---- SOURCE INFORMATION

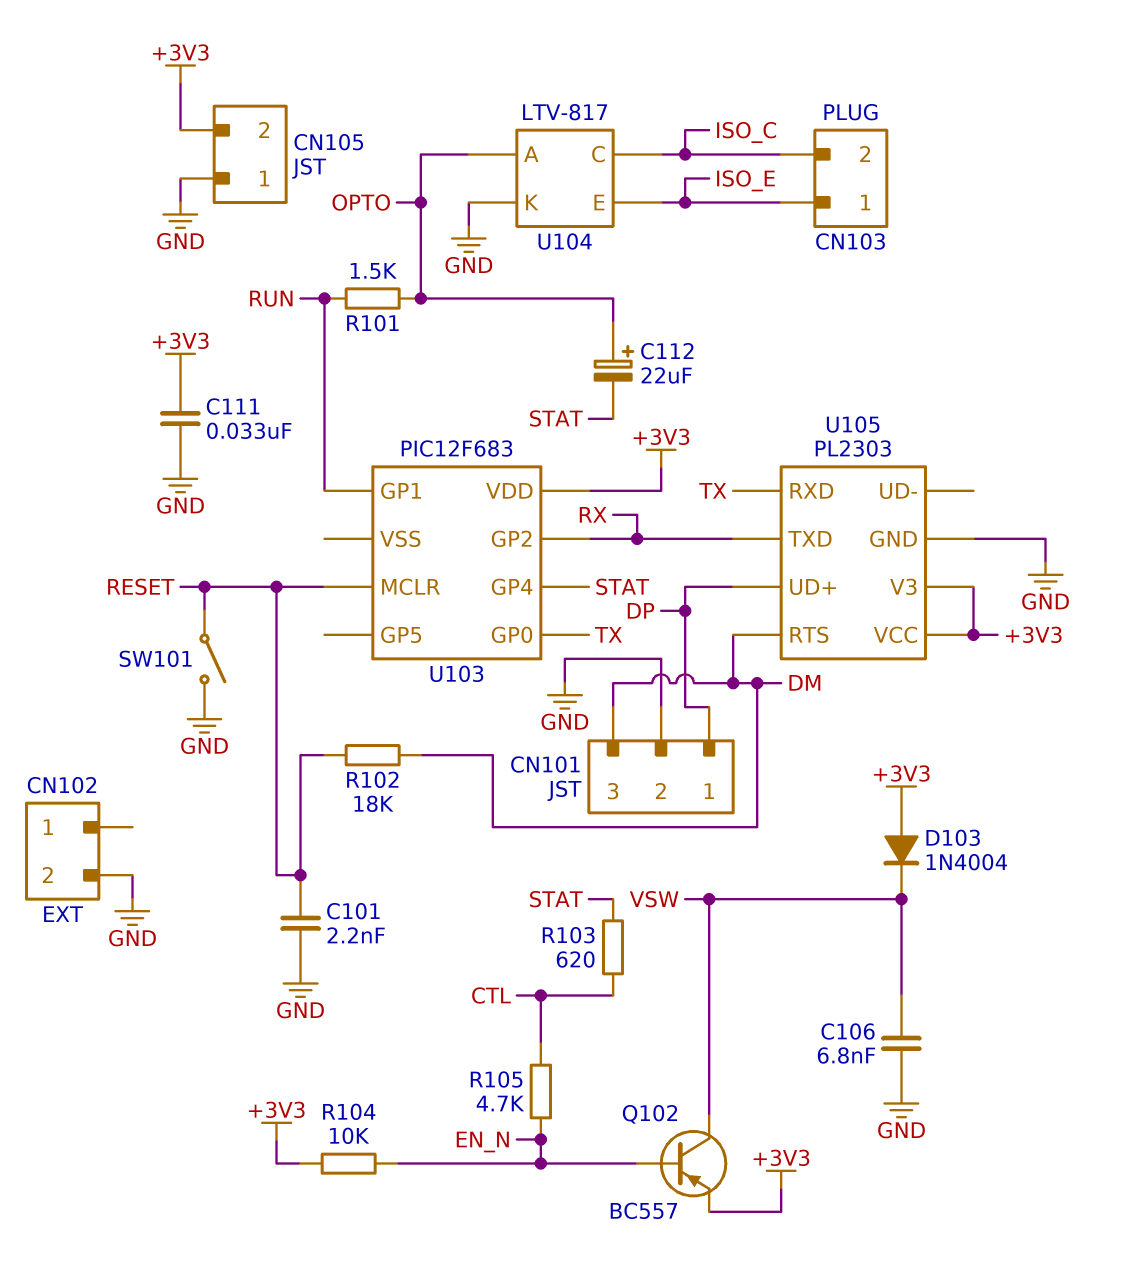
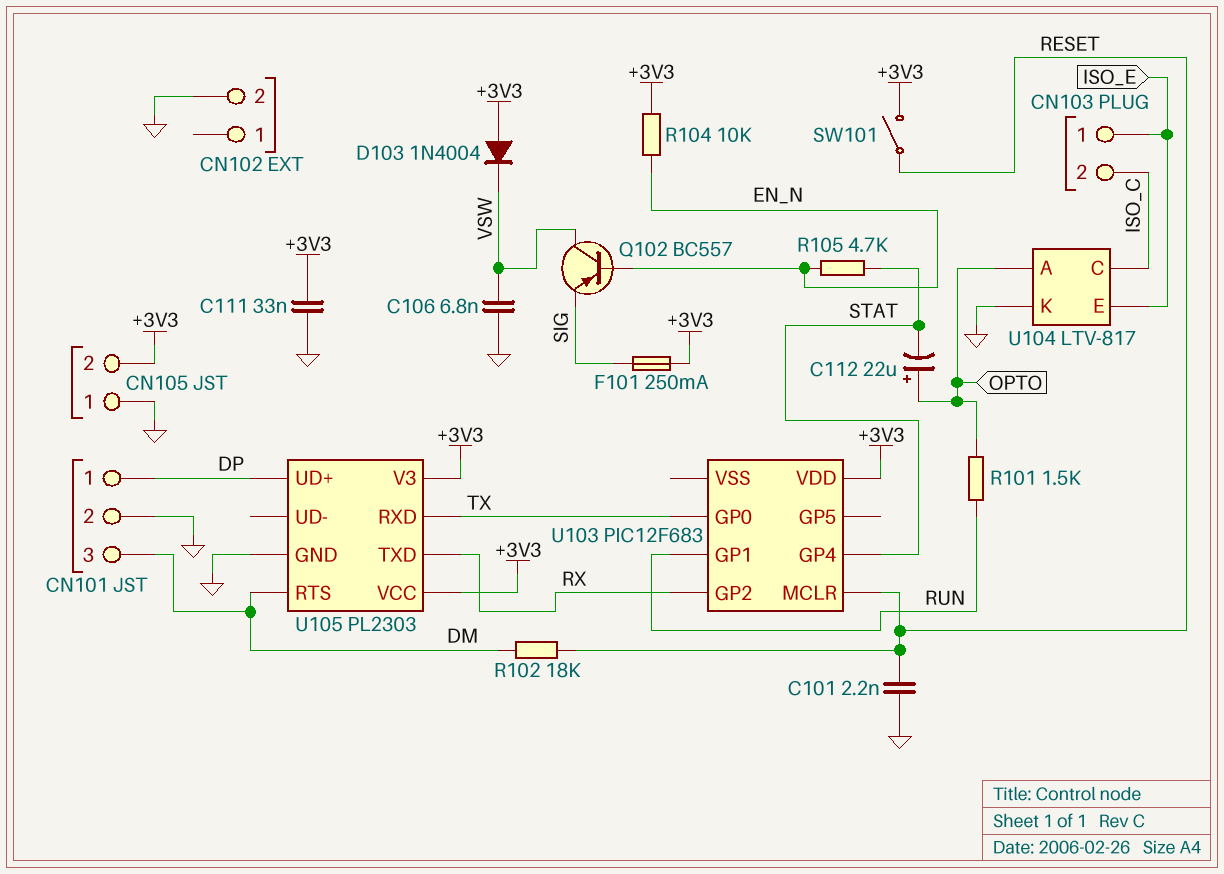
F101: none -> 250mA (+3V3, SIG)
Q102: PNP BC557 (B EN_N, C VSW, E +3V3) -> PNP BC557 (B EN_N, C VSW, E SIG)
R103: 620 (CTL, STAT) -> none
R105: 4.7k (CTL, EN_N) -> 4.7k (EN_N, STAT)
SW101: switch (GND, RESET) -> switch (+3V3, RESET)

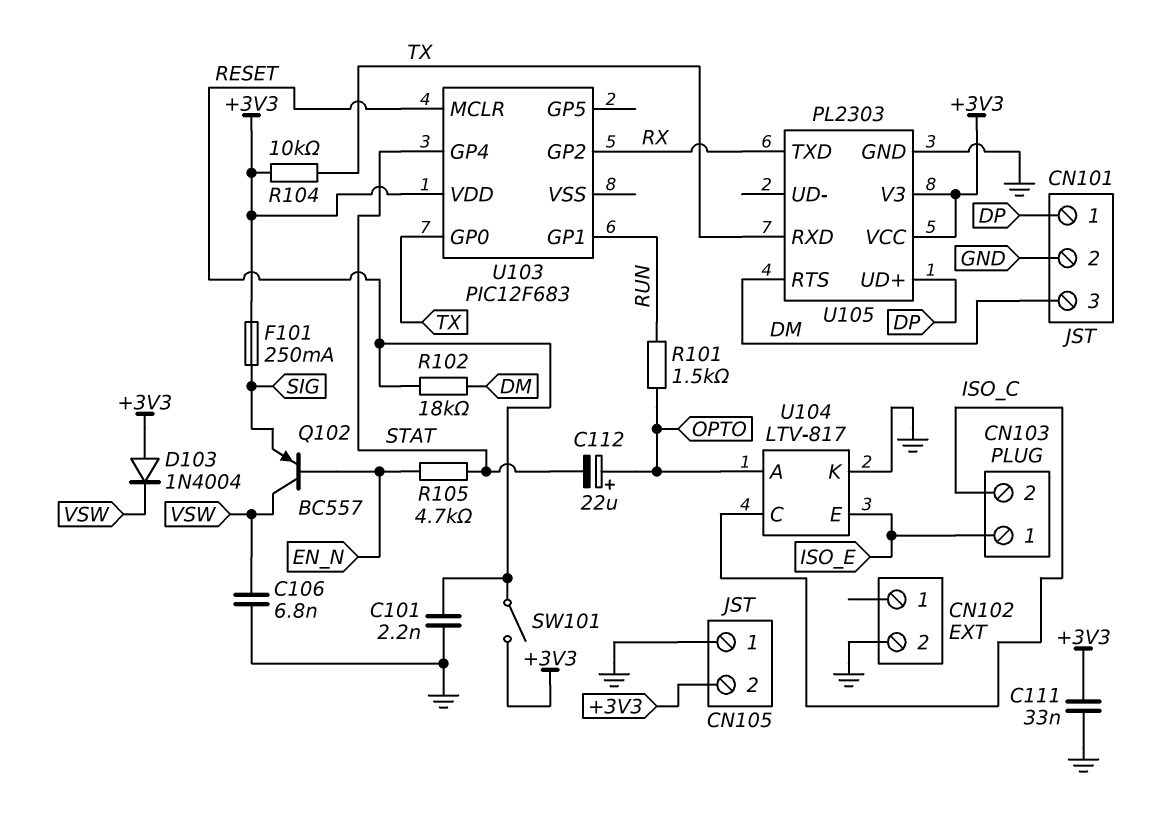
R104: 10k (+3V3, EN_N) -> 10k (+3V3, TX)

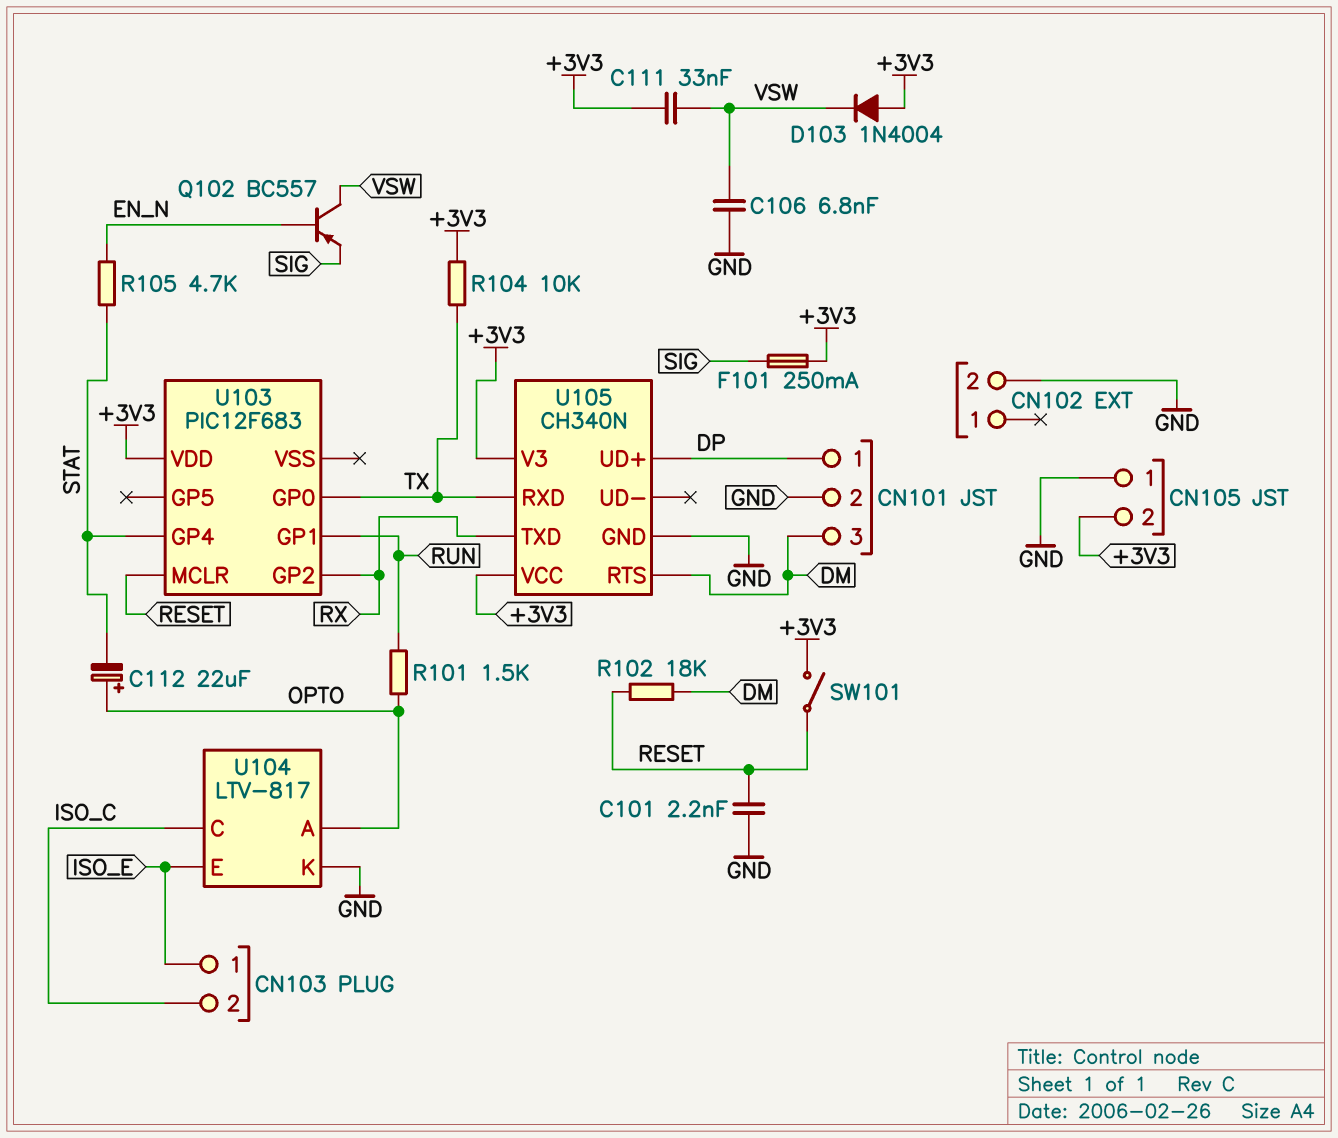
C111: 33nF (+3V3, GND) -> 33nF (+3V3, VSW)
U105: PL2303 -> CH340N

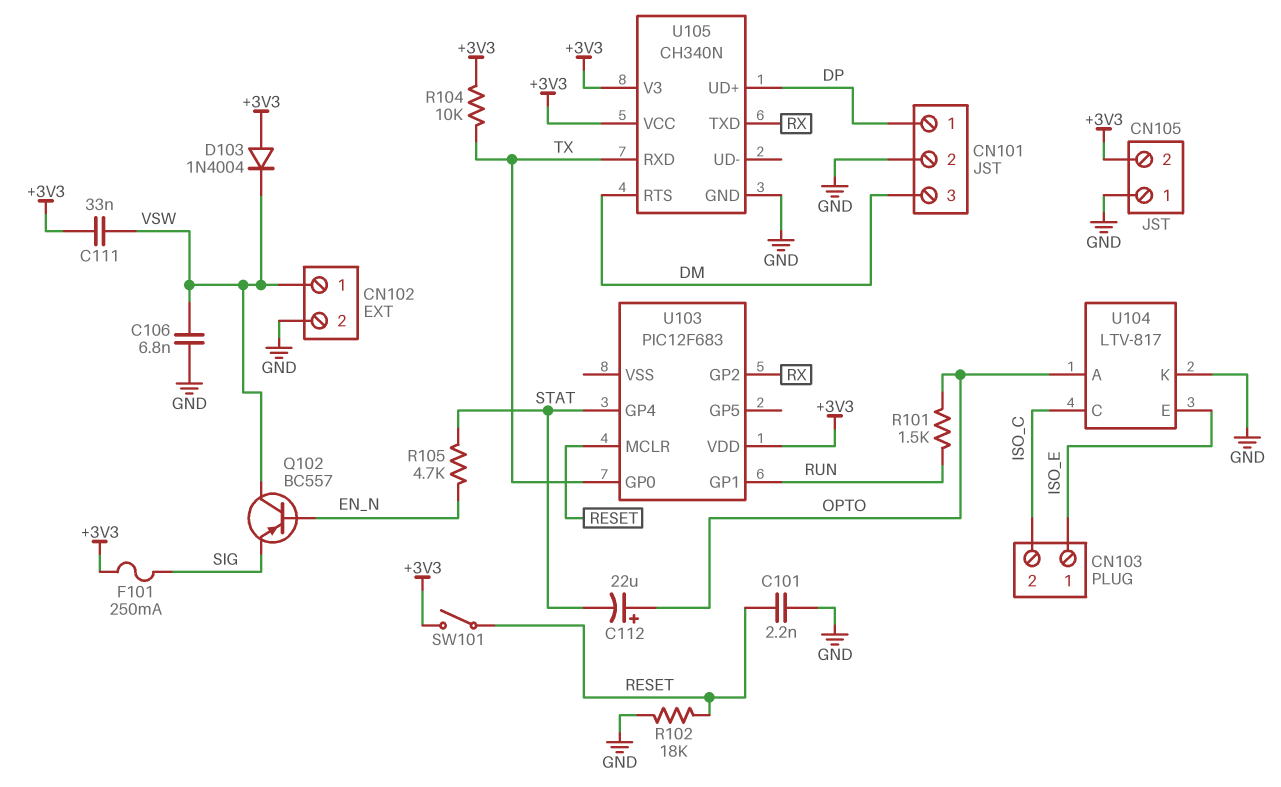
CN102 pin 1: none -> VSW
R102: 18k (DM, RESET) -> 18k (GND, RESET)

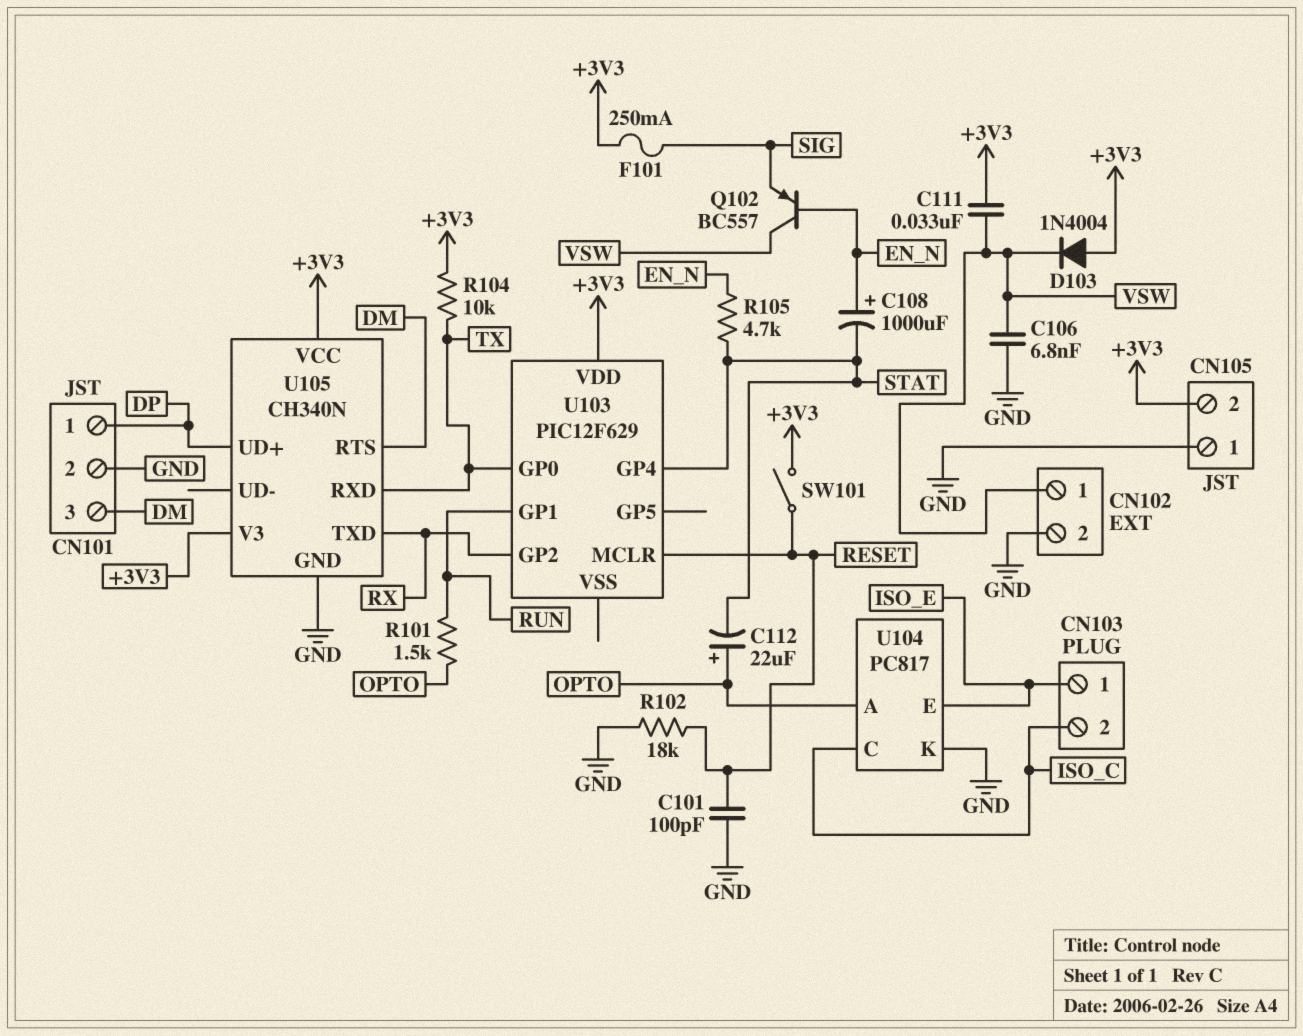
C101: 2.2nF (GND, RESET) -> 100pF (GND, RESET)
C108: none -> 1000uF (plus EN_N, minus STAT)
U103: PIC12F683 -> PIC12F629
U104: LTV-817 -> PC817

--------

INSTRUCTIONS TO FOLLOW ▸ With the pictures omitted, the records above are to be repeated exactly.

WRITTEN SOLUTION ▸
F101: none -> 250mA (+3V3, SIG)
Q102: PNP BC557 (B EN_N, C VSW, E +3V3) -> PNP BC557 (B EN_N, C VSW, E SIG)
R103: 620 (CTL, STAT) -> none
R105: 4.7k (CTL, EN_N) -> 4.7k (EN_N, STAT)
SW101: switch (GND, RESET) -> switch (+3V3, RESET)

R104: 10k (+3V3, EN_N) -> 10k (+3V3, TX)

C111: 33nF (+3V3, GND) -> 33nF (+3V3, VSW)
U105: PL2303 -> CH340N

CN102 pin 1: none -> VSW
R102: 18k (DM, RESET) -> 18k (GND, RESET)

C101: 2.2nF (GND, RESET) -> 100pF (GND, RESET)
C108: none -> 1000uF (plus EN_N, minus STAT)
U103: PIC12F683 -> PIC12F629
U104: LTV-817 -> PC817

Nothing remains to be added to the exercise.